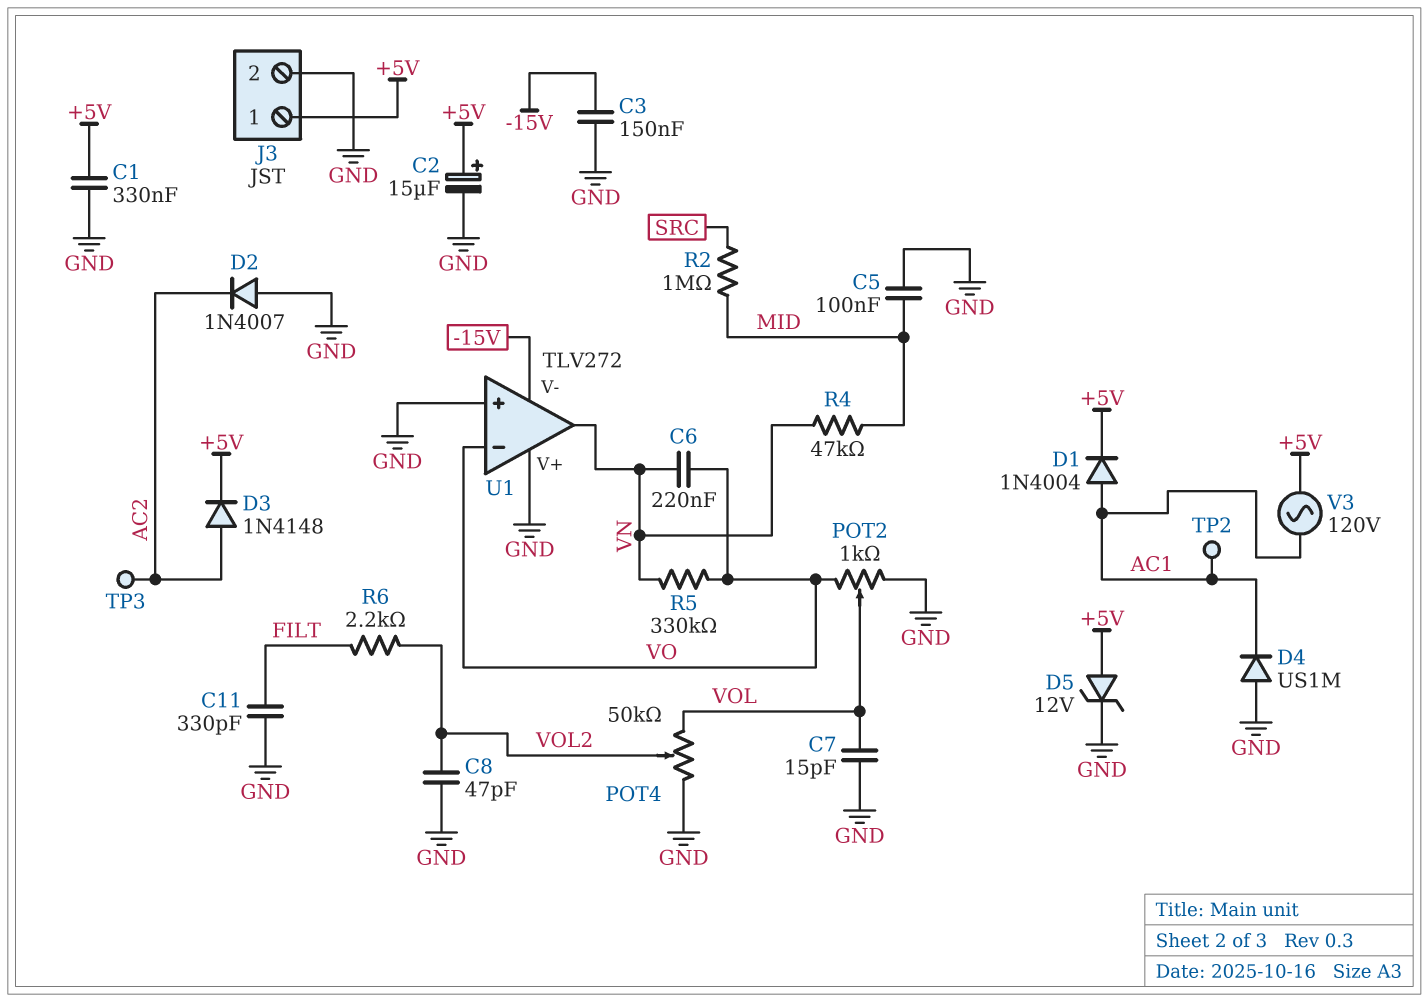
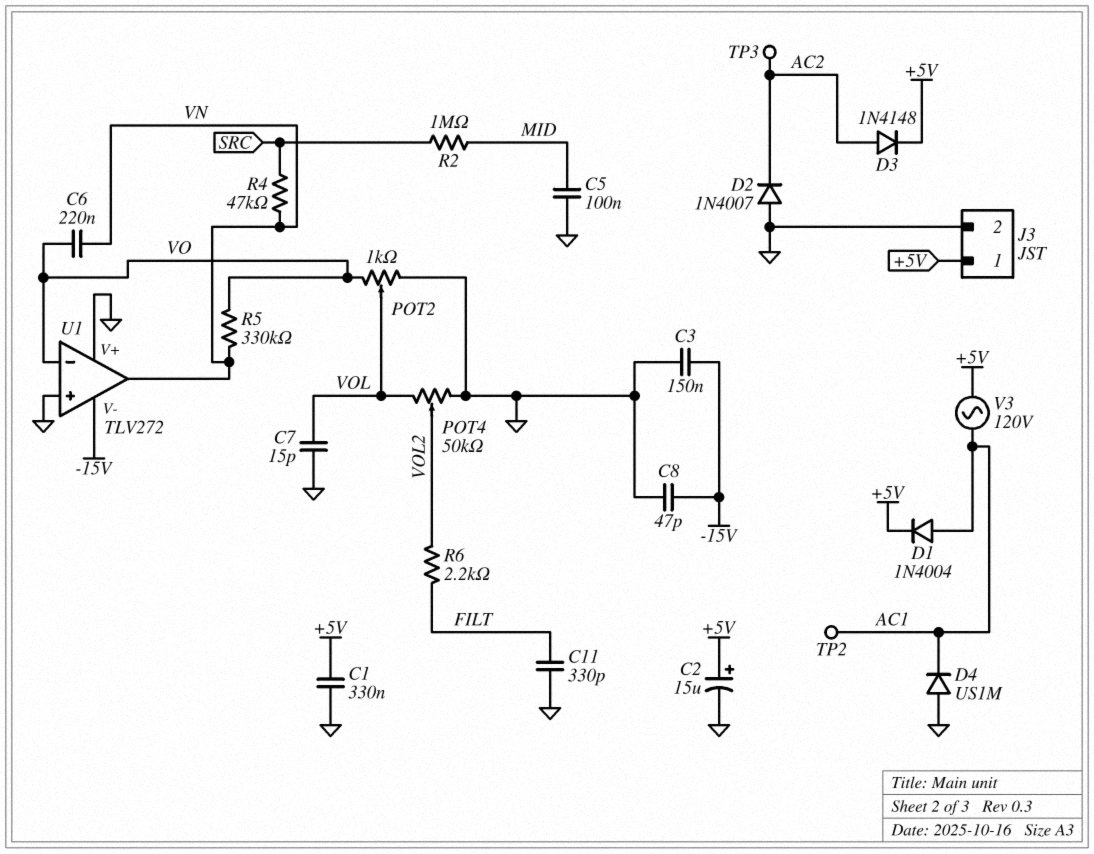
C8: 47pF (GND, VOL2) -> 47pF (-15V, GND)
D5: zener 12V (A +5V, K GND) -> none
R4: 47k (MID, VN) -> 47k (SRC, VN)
········
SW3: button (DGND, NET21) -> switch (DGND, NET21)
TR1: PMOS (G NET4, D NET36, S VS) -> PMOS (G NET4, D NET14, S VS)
········
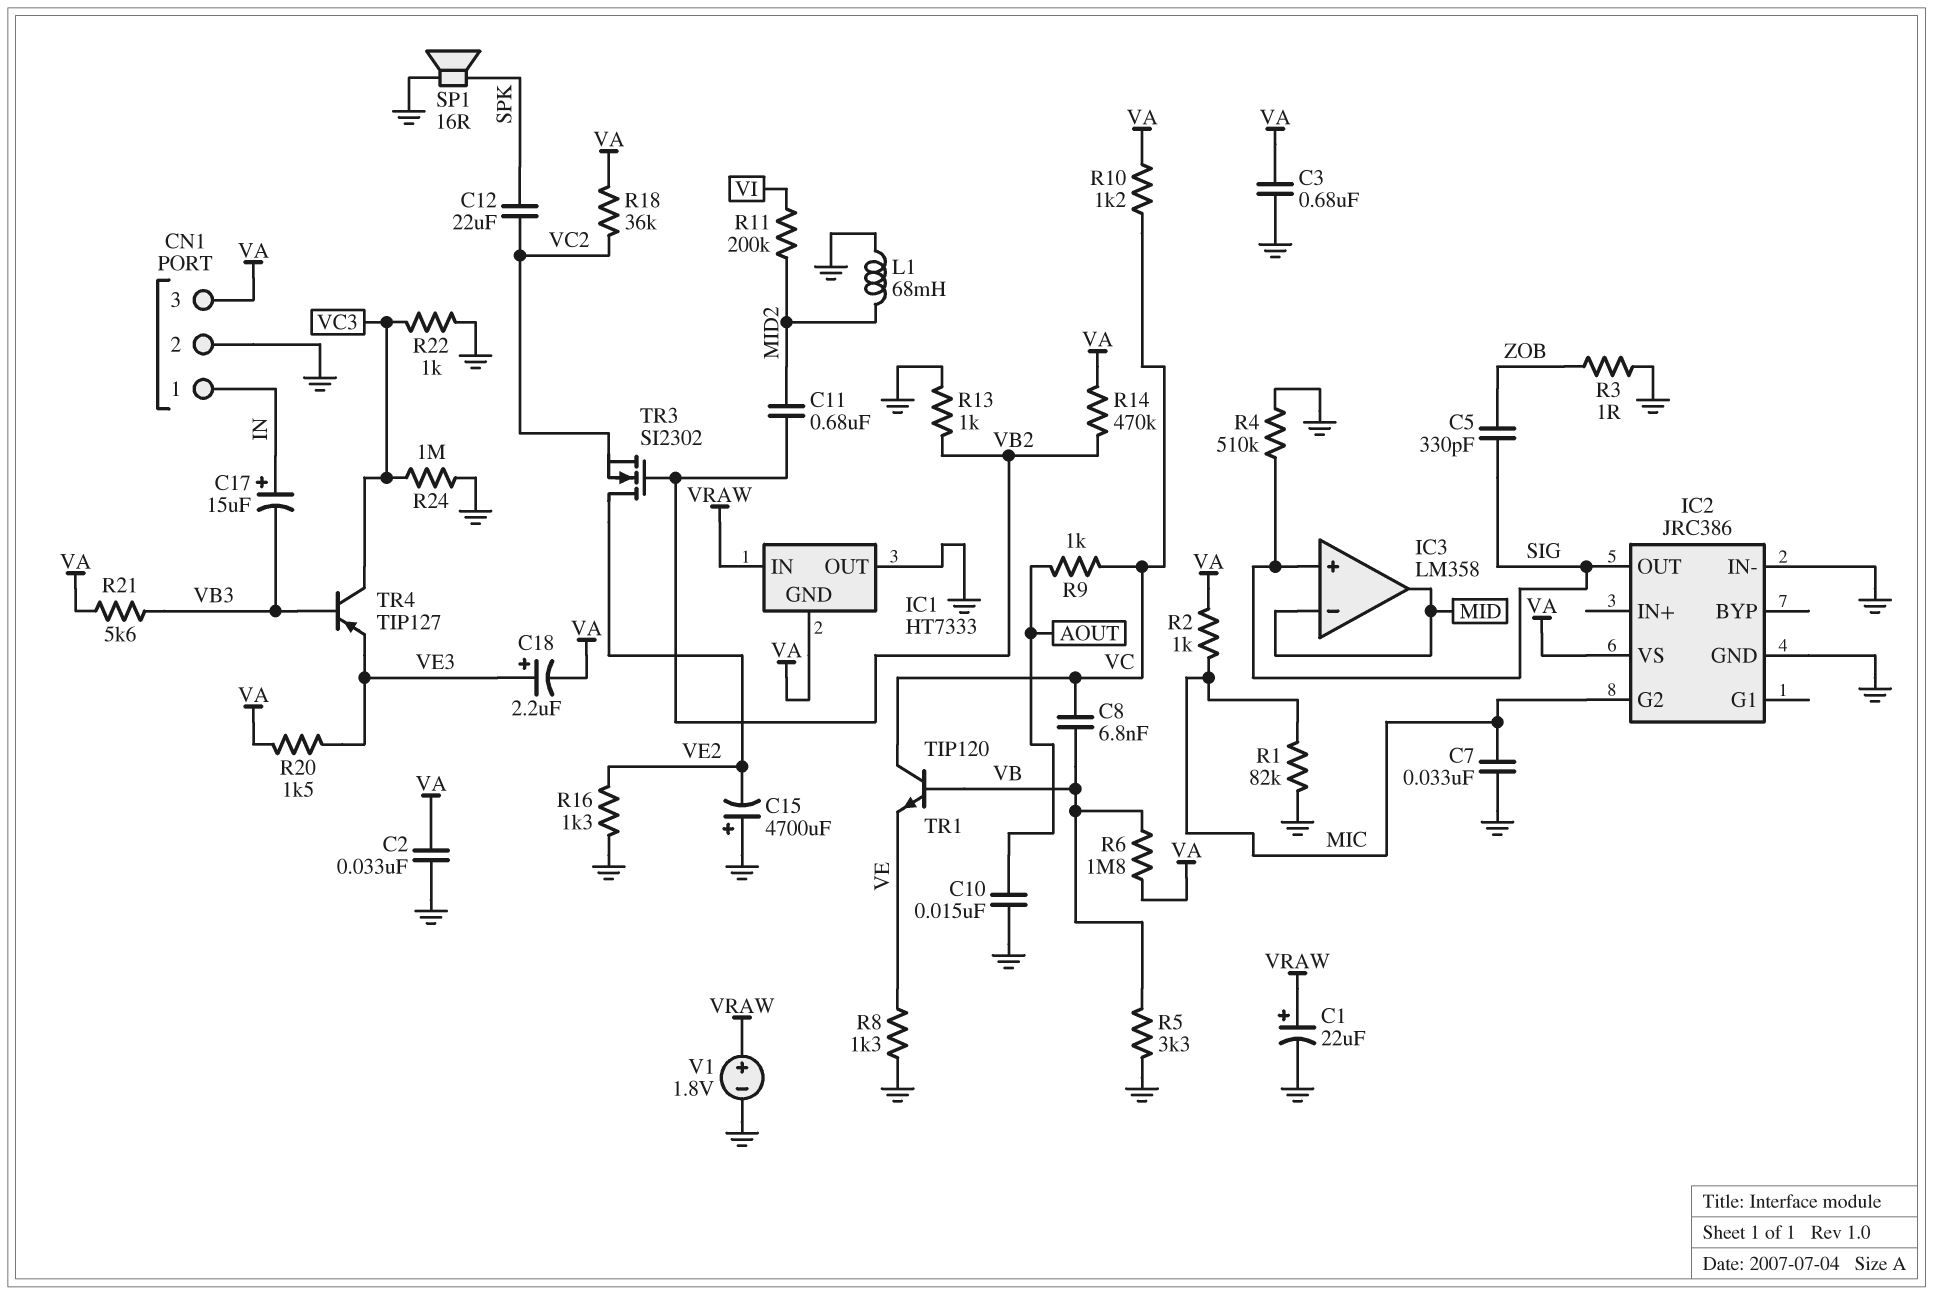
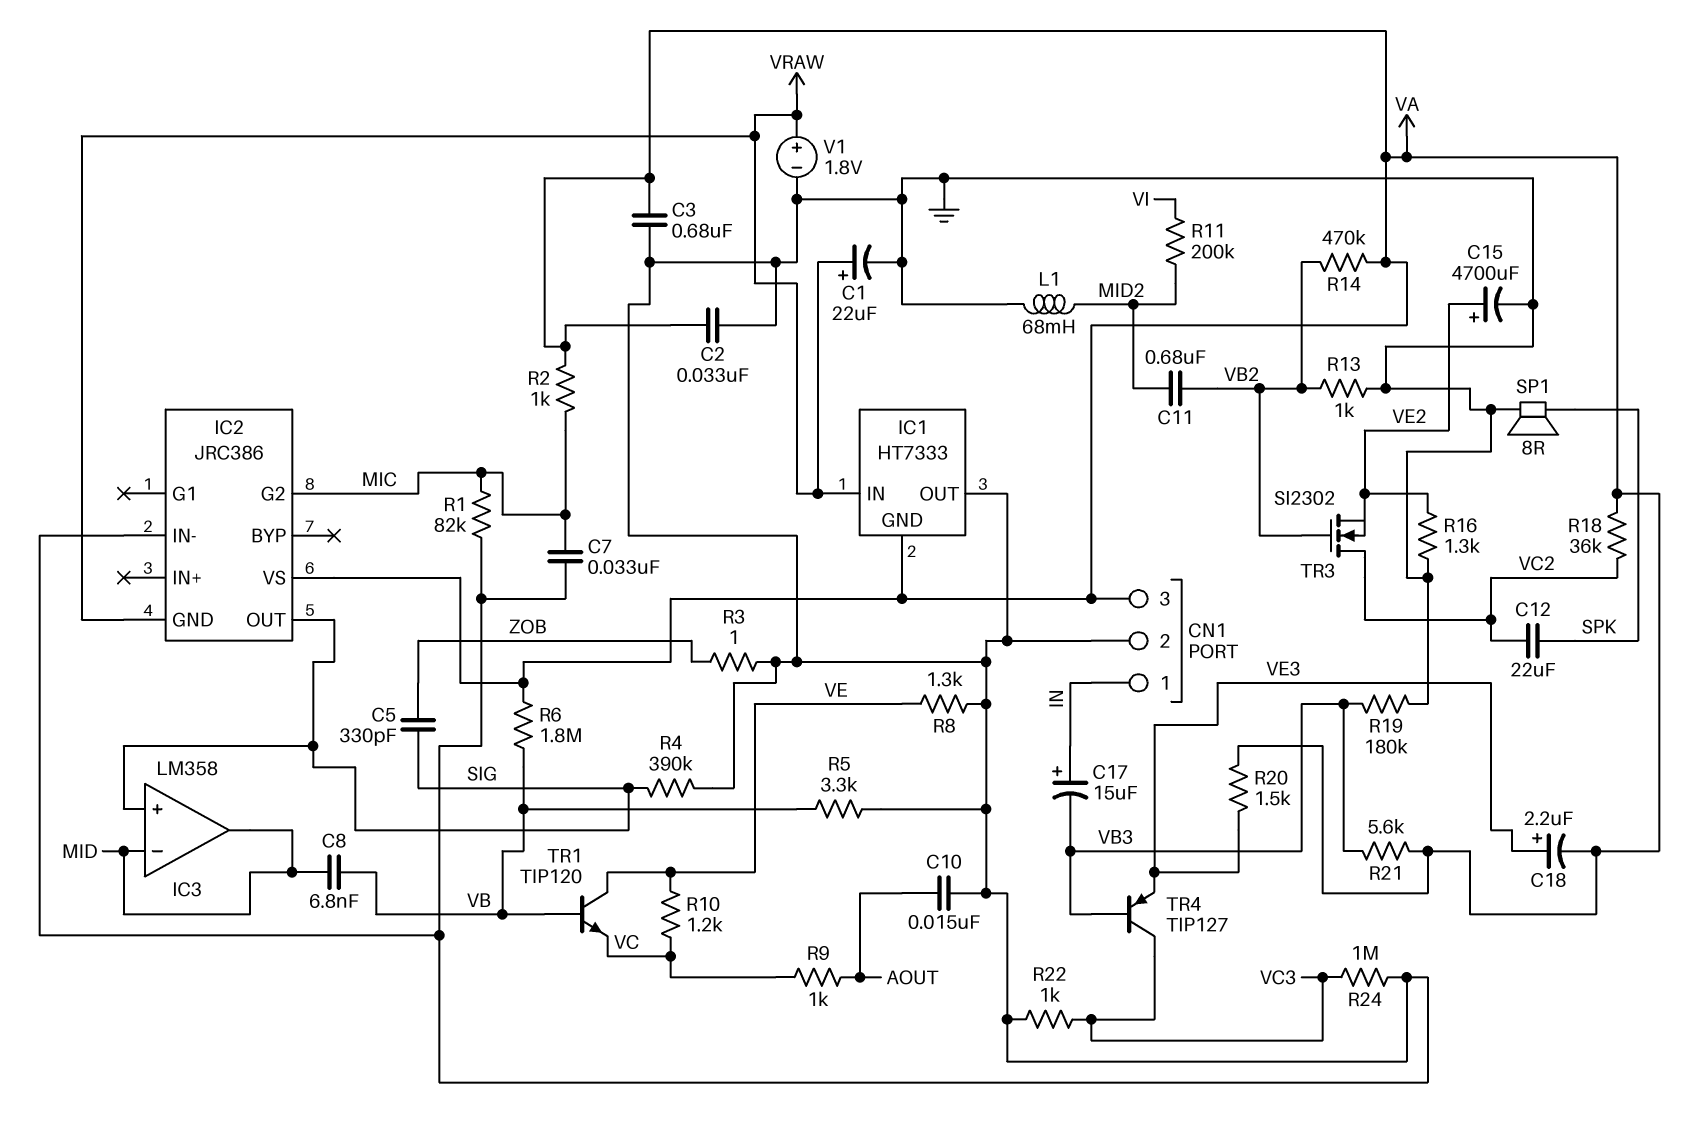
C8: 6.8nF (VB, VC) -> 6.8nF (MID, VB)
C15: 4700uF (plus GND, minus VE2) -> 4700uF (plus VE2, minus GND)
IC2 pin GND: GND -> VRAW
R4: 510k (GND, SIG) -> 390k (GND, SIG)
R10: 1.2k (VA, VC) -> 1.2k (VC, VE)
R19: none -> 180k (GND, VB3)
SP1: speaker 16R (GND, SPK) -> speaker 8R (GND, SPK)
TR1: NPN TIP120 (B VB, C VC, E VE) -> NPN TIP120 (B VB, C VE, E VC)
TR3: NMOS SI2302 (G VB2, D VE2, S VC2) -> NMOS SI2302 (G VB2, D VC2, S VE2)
········
In how many lines of the data does the word "none" appear? Respond with the number and nothing more.

2